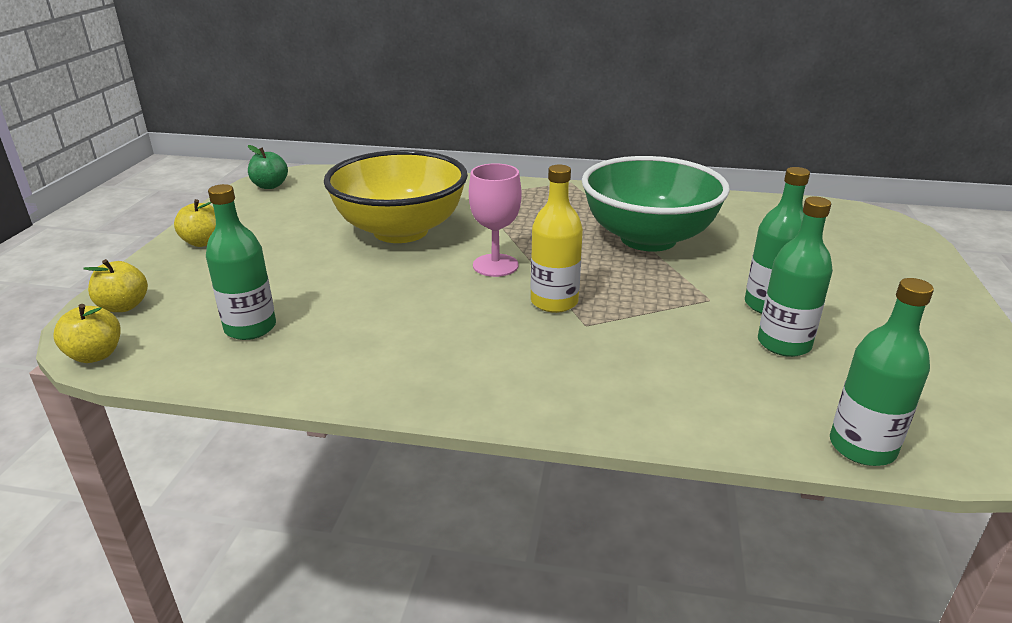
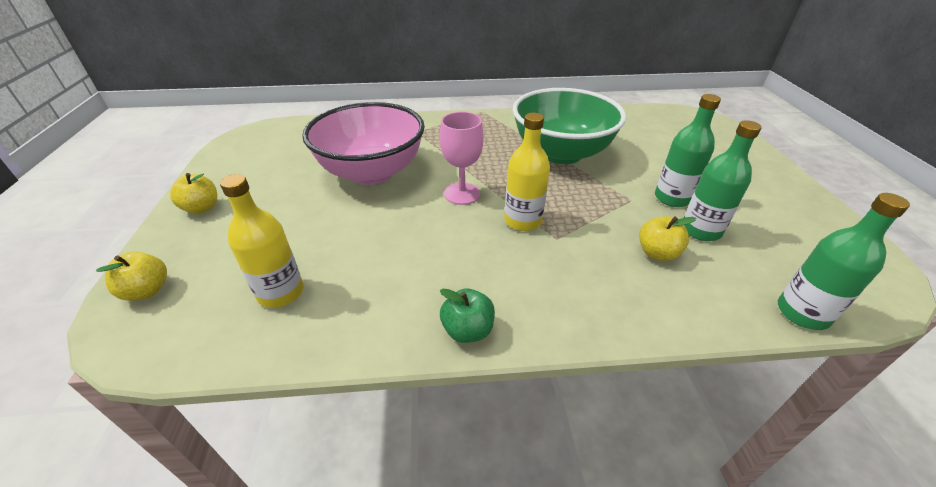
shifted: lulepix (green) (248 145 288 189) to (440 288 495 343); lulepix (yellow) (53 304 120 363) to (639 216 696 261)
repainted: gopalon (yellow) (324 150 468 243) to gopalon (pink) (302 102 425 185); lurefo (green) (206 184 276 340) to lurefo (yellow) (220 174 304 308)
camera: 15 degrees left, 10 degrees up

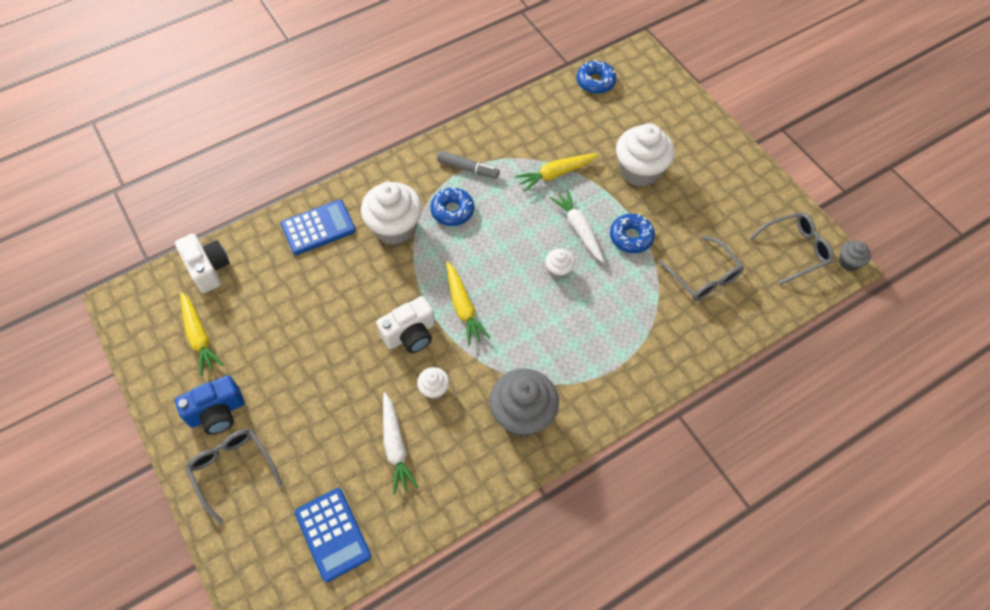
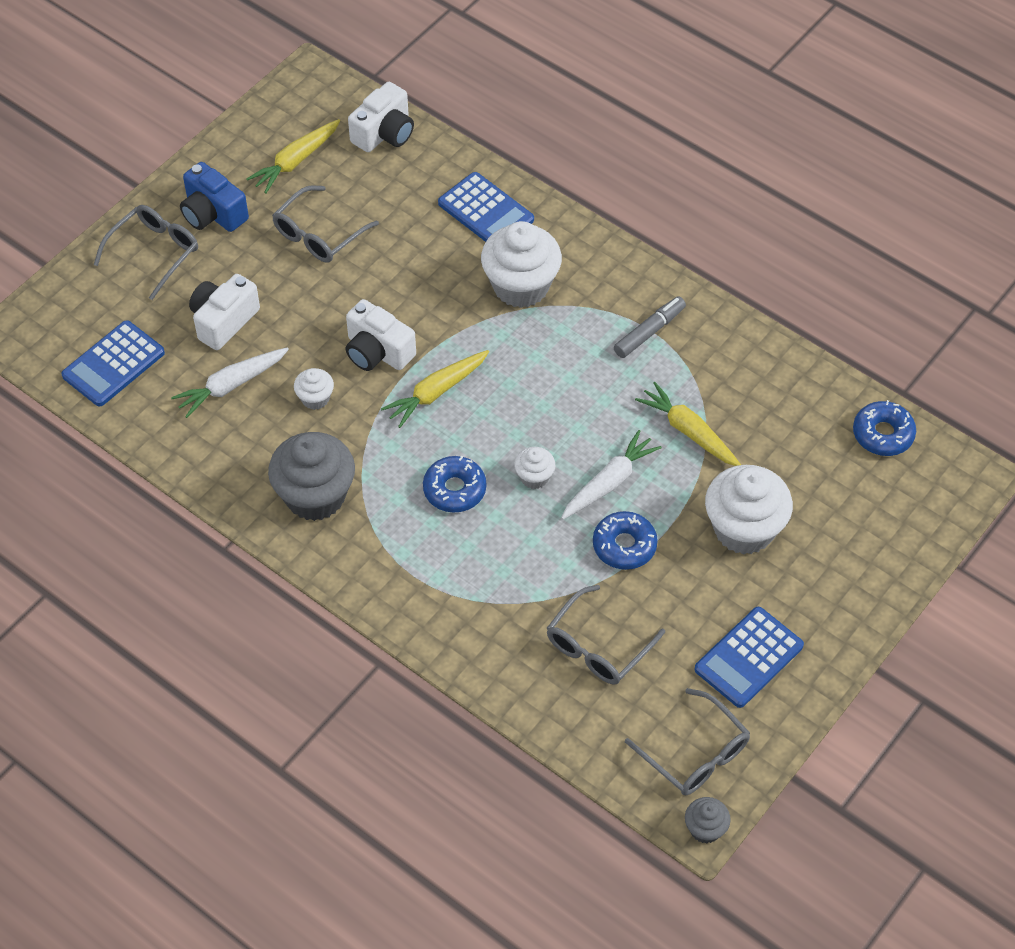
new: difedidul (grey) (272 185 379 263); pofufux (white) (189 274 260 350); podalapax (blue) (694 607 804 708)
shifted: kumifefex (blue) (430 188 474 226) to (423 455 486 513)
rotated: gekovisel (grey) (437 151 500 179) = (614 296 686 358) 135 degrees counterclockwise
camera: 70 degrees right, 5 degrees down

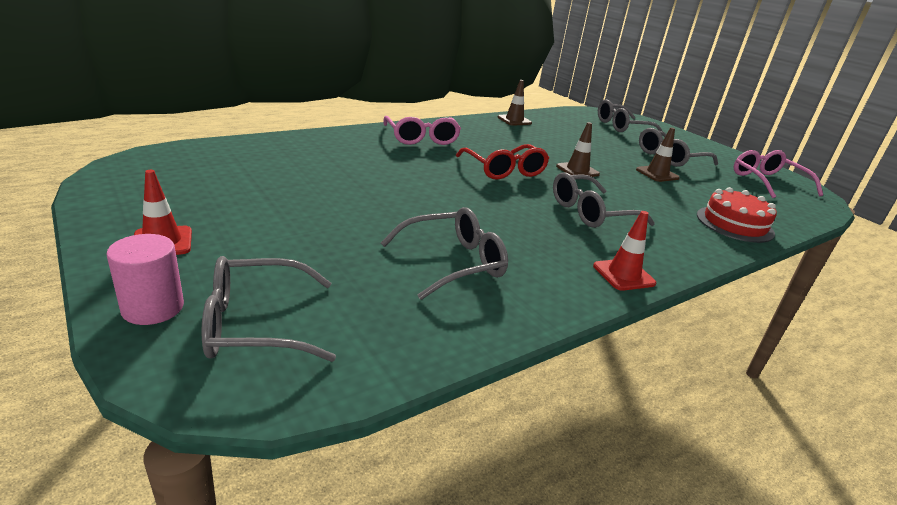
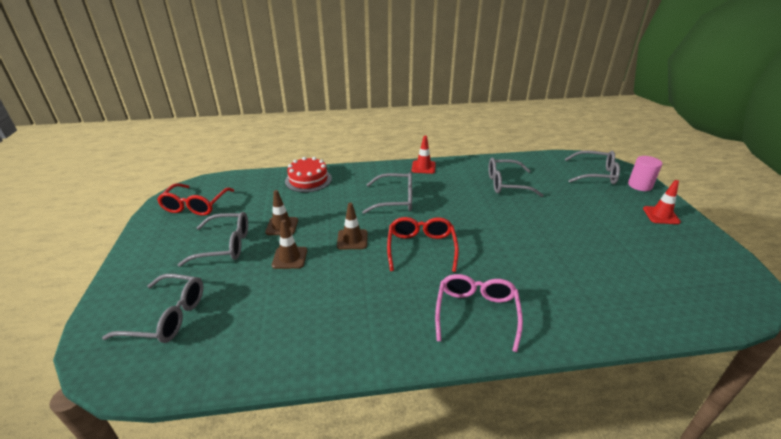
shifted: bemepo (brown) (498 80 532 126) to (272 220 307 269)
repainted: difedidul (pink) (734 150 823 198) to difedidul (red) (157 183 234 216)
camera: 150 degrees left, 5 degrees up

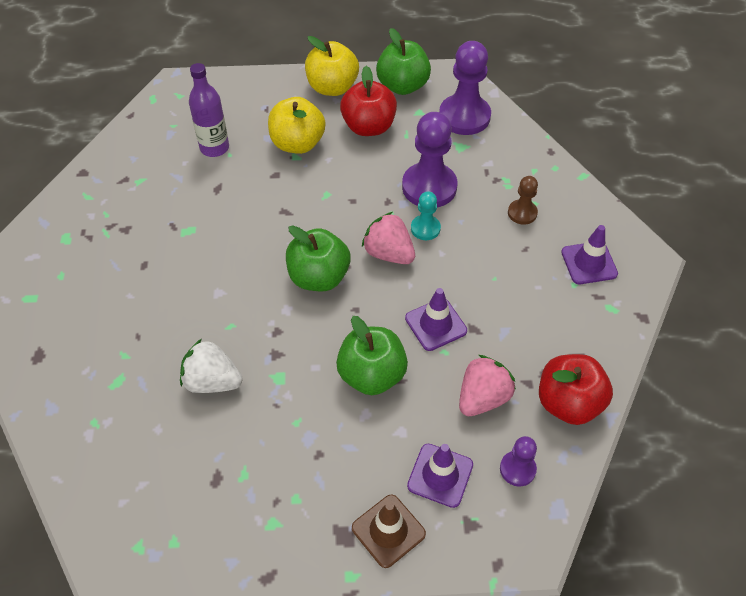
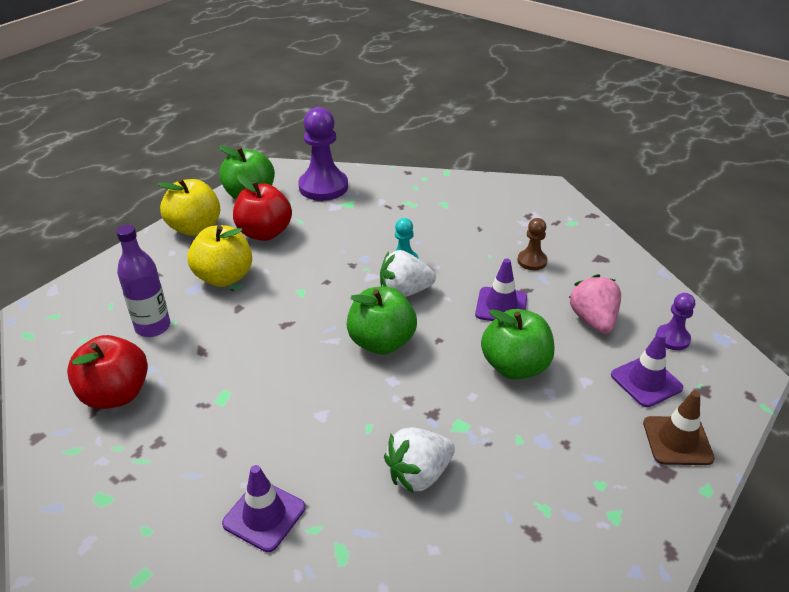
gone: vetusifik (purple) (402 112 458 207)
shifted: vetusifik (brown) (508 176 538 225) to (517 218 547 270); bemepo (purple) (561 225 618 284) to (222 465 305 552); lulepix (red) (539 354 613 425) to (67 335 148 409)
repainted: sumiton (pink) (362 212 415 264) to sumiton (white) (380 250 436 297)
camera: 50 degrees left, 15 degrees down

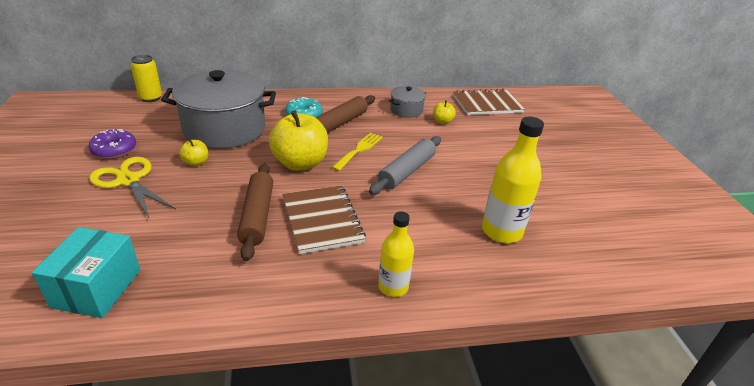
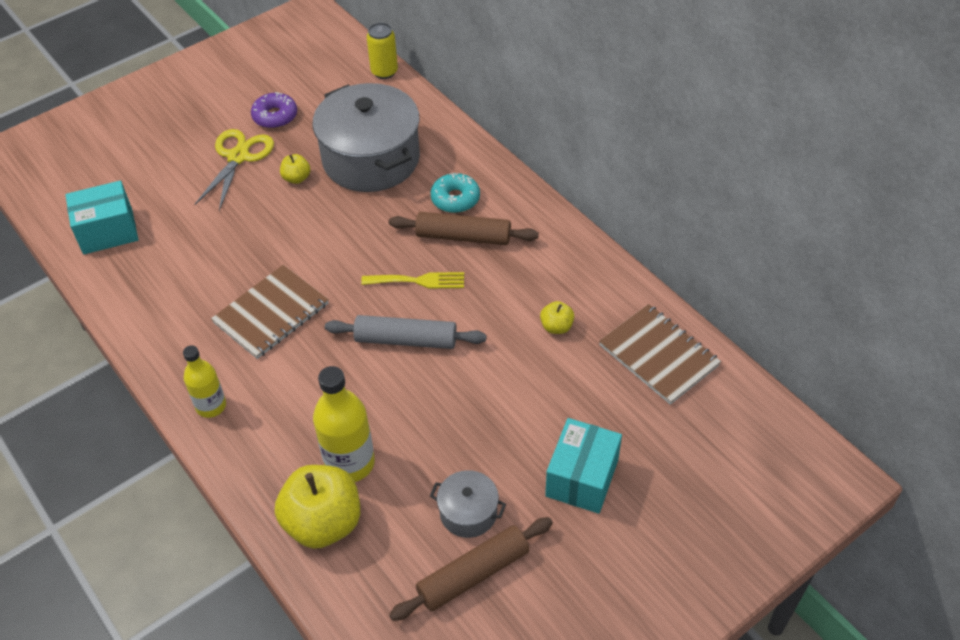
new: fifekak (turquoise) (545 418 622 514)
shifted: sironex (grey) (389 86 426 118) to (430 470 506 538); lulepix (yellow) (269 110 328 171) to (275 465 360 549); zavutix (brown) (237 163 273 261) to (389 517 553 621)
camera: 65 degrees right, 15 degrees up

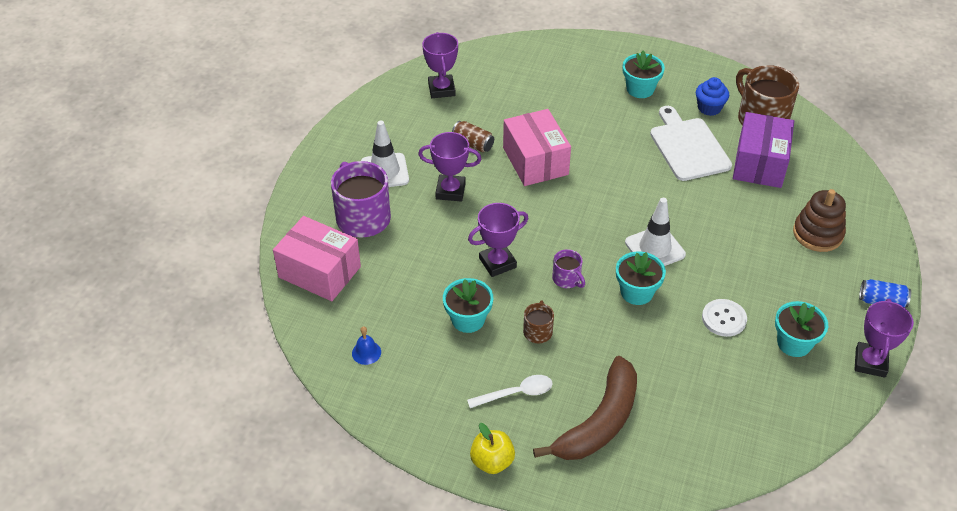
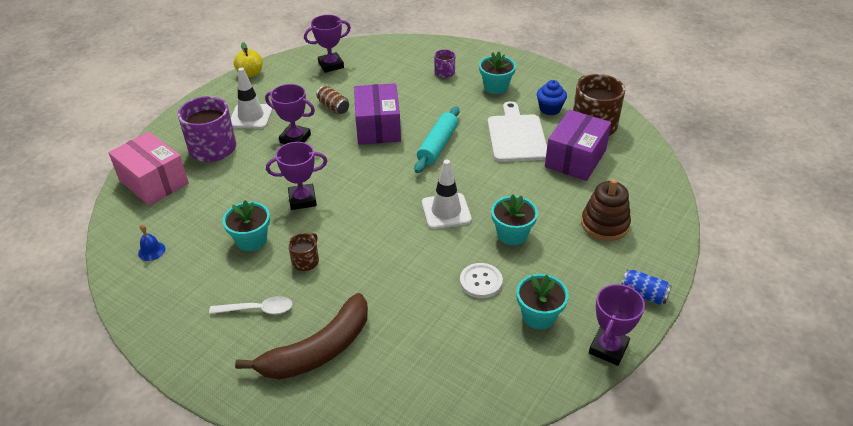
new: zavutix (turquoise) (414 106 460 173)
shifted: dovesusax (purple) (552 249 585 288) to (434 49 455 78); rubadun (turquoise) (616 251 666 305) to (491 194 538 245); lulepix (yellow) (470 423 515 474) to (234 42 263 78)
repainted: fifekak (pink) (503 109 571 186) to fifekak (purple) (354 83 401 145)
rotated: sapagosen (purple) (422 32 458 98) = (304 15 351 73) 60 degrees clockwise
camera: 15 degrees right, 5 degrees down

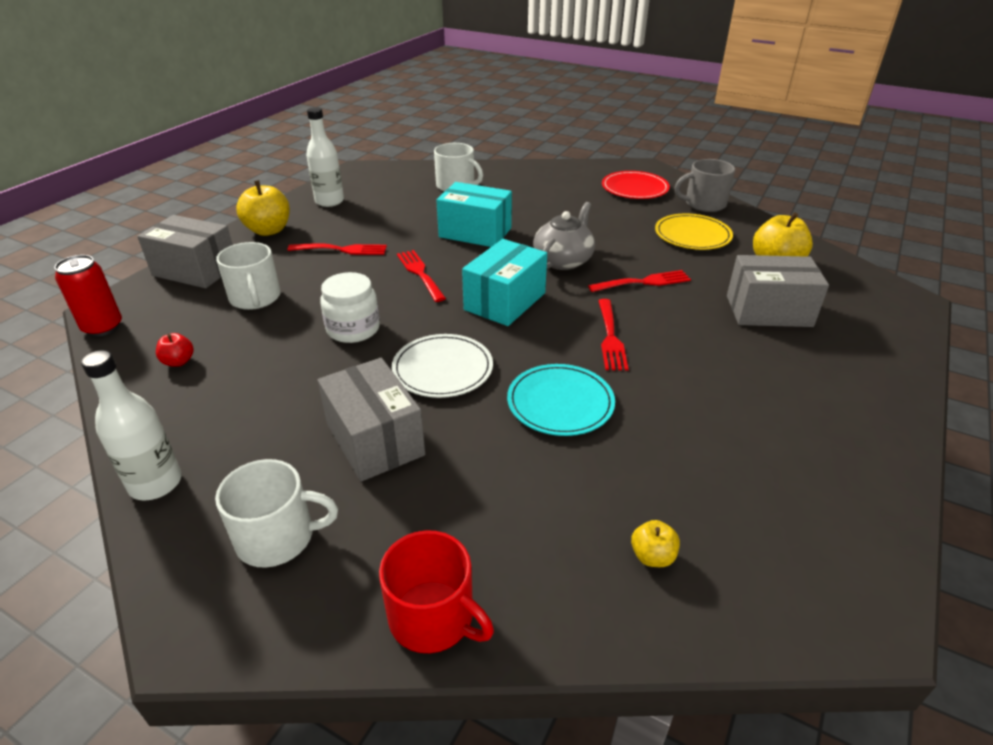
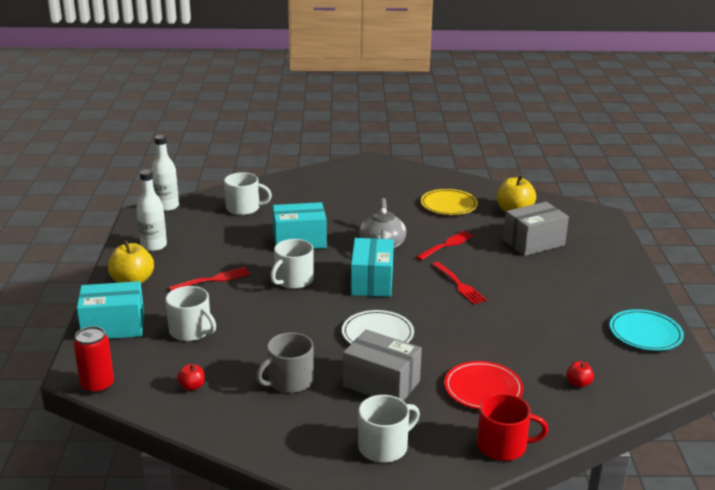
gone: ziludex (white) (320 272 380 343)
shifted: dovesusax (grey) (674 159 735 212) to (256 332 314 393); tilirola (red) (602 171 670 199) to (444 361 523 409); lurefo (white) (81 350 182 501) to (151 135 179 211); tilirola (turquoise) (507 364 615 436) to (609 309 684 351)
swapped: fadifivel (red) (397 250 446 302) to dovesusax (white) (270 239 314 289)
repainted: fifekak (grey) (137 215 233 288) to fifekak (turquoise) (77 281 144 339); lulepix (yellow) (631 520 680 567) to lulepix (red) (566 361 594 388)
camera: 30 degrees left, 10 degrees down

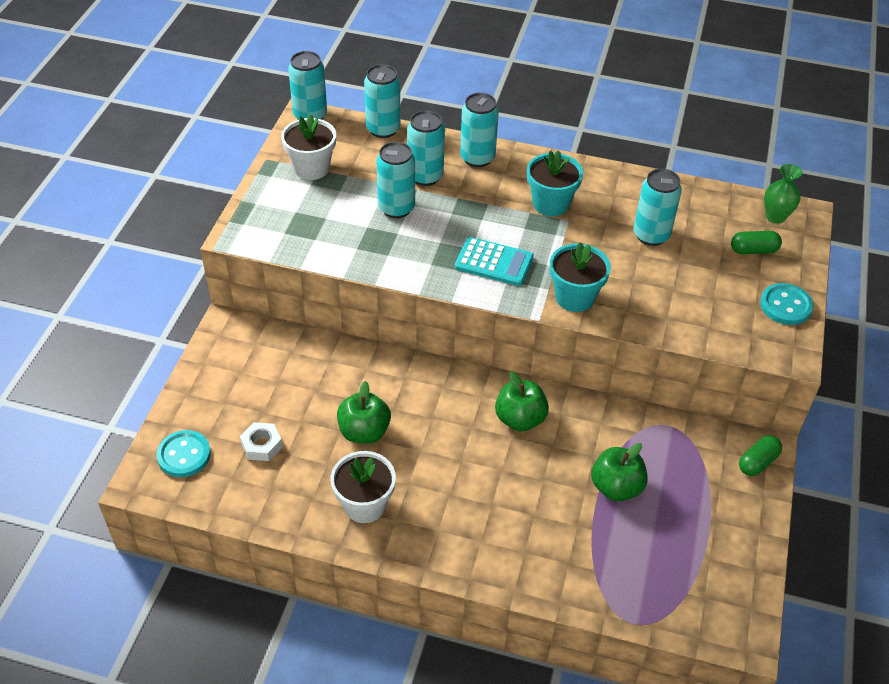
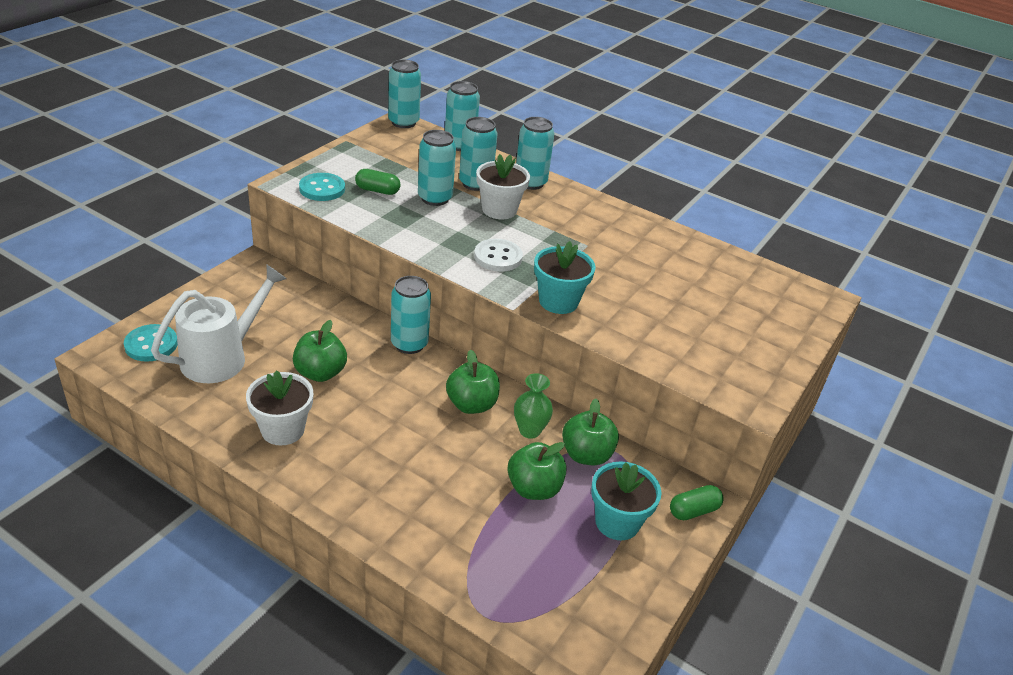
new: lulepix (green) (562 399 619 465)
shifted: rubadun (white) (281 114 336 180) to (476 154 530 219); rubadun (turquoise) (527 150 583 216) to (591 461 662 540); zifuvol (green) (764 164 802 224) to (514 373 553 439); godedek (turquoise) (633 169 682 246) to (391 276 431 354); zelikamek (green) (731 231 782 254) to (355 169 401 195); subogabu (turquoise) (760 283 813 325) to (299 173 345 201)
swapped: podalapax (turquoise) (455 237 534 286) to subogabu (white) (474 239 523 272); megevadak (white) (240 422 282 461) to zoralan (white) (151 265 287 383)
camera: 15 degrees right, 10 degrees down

____

# Task goal
Give again, word for word, every line from the top of the entries above to the line holding "repainted: gopalon (yellow)", both included. Leave the pictures out.

# Solution for this exercise
shifted: lulepix (green) (248 145 288 189) to (440 288 495 343); lulepix (yellow) (53 304 120 363) to (639 216 696 261)
repainted: gopalon (yellow) (324 150 468 243) to gopalon (pink) (302 102 425 185); lurefo (green) (206 184 276 340) to lurefo (yellow) (220 174 304 308)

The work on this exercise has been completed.